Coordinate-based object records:
=====
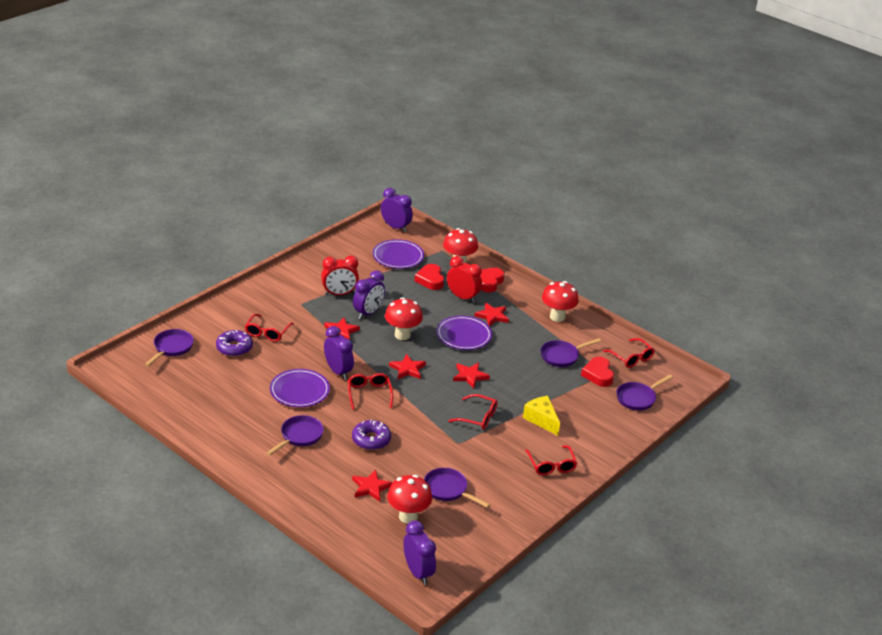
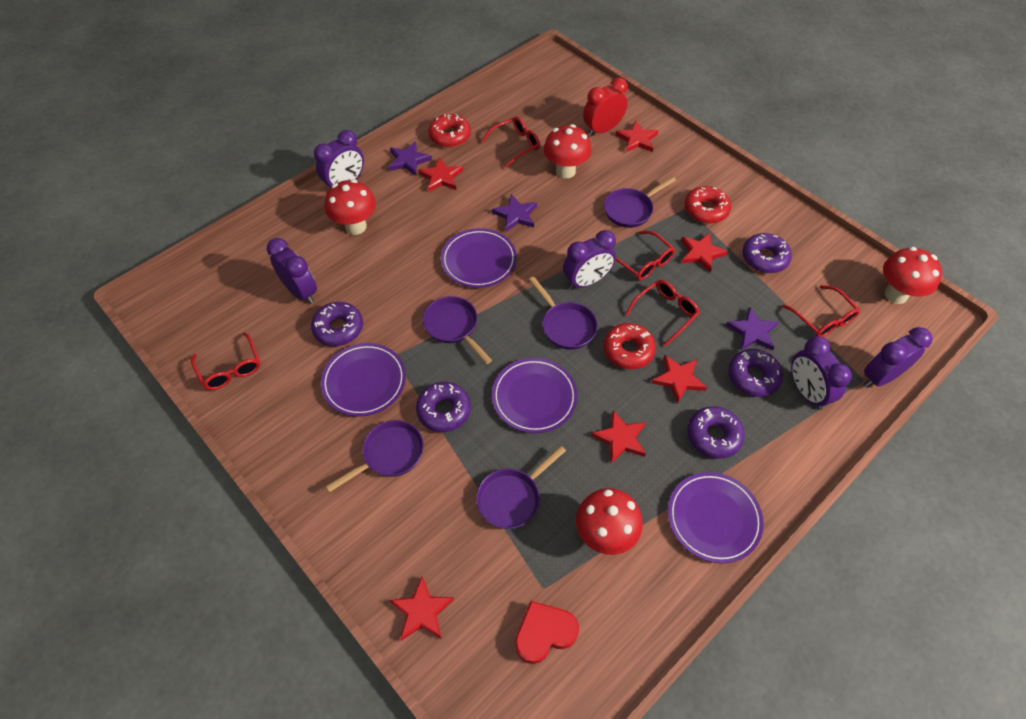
purple clock: 4 -> 5
purple donut: 2 -> 5
purple plate: 3 -> 4
purple star: 0 -> 3
red clock: 2 -> 1
red donut: 0 -> 3
red heart: 3 -> 1
red star: 5 -> 6
yellow cheese: 1 -> 0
=====
Task to carry out:
What is wanted is a word-for-word restatement of the entries, without their images.

Expected answer:
purple clock: 4 -> 5
purple donut: 2 -> 5
purple plate: 3 -> 4
purple star: 0 -> 3
red clock: 2 -> 1
red donut: 0 -> 3
red heart: 3 -> 1
red star: 5 -> 6
yellow cheese: 1 -> 0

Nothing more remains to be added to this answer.